[THE PROBLEM]: Below are records; count the lines that hold the string "right" and give only the count.

===== GIVEN DATA =====

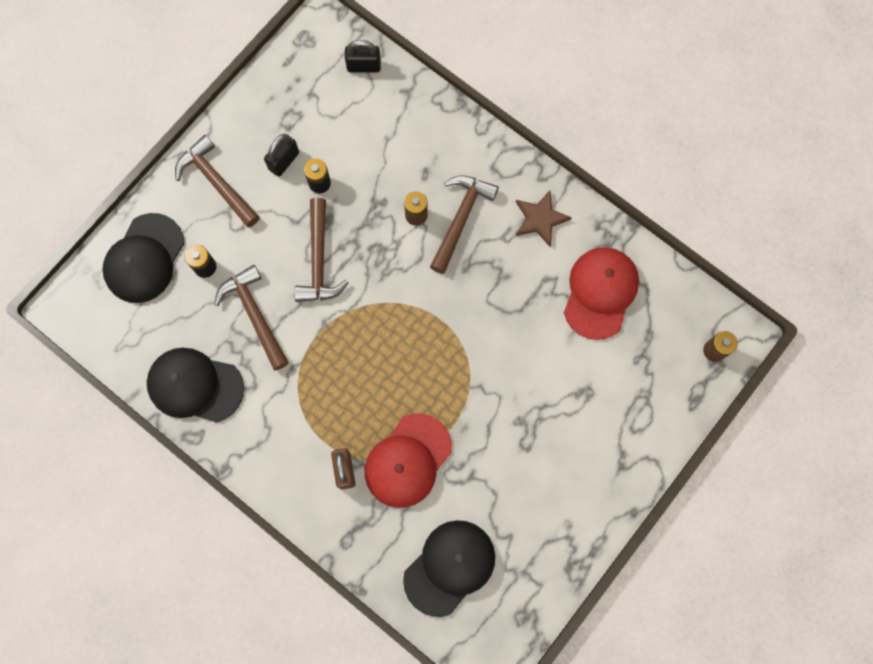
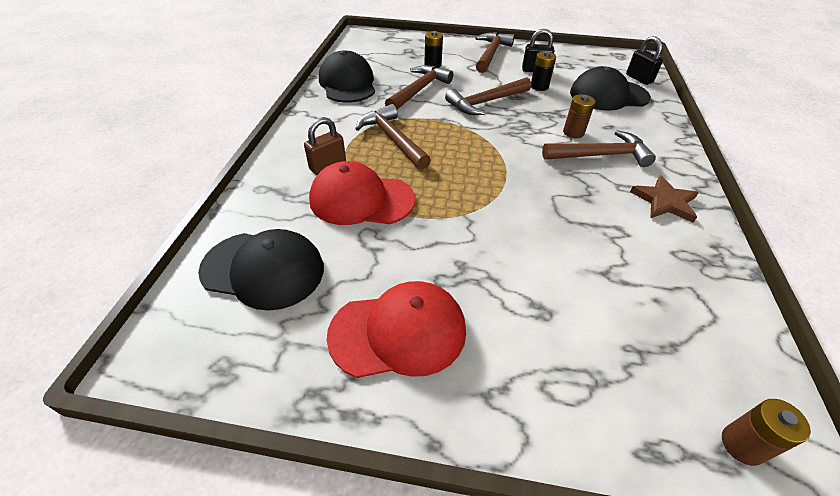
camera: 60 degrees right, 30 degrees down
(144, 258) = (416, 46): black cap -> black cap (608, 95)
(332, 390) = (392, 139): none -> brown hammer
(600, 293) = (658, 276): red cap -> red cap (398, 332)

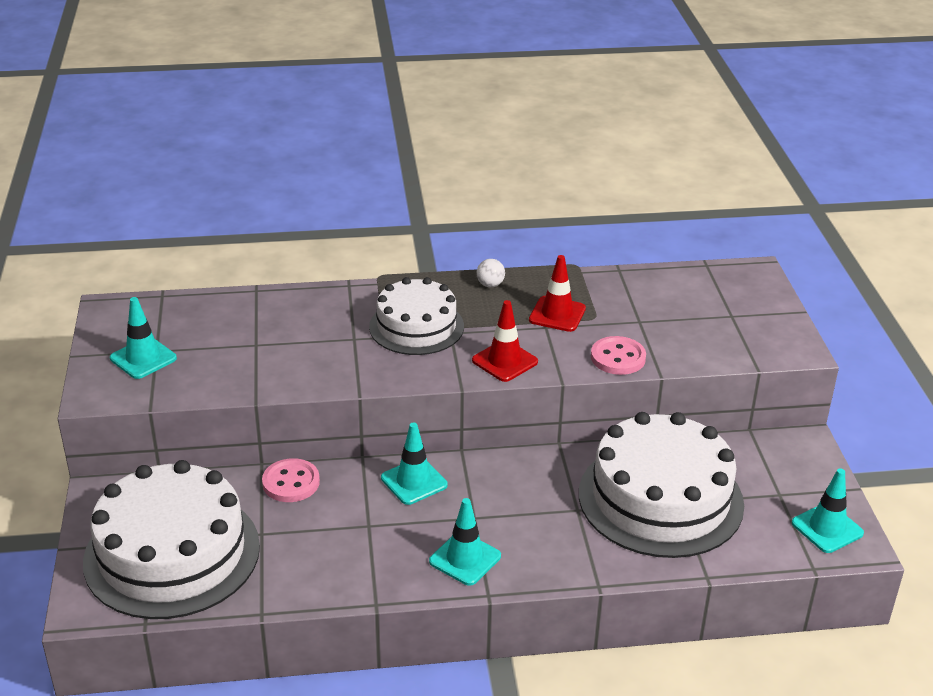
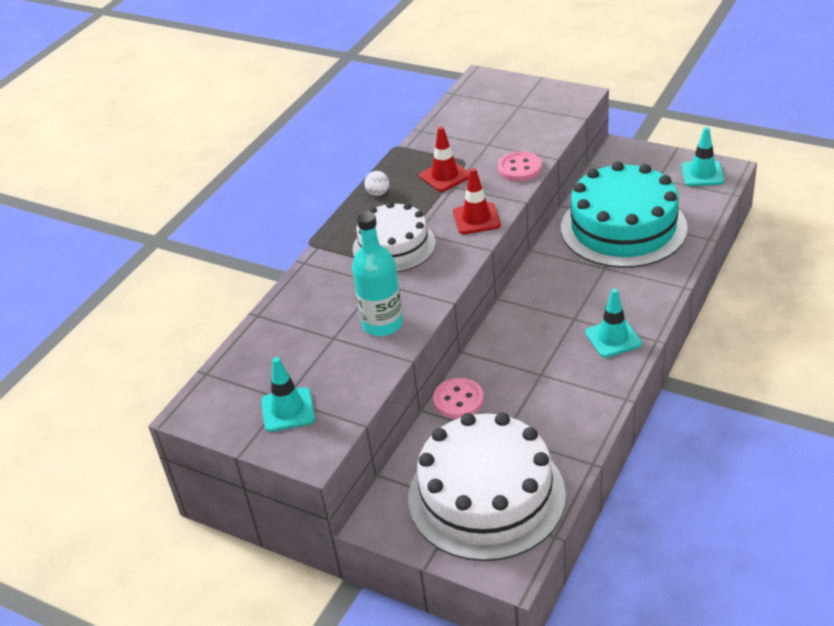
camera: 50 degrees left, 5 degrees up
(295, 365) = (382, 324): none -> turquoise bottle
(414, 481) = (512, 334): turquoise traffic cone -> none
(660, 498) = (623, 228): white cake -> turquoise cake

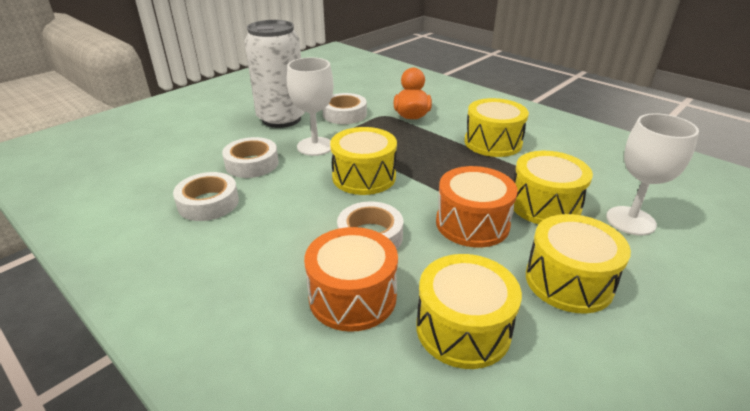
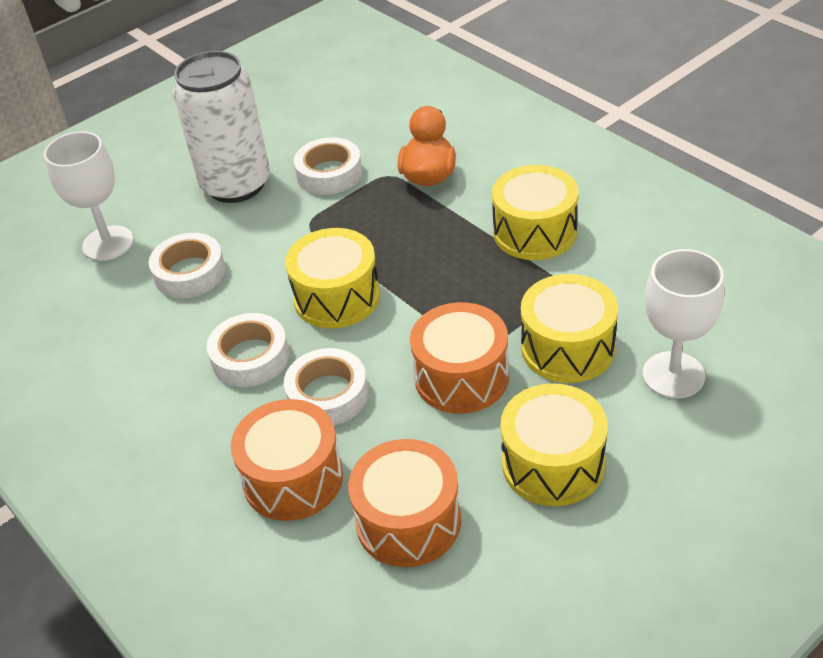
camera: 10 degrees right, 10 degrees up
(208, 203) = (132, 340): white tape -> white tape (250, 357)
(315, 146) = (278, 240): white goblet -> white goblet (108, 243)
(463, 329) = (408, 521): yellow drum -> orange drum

=====

[FINISHED EXERCISE]: 2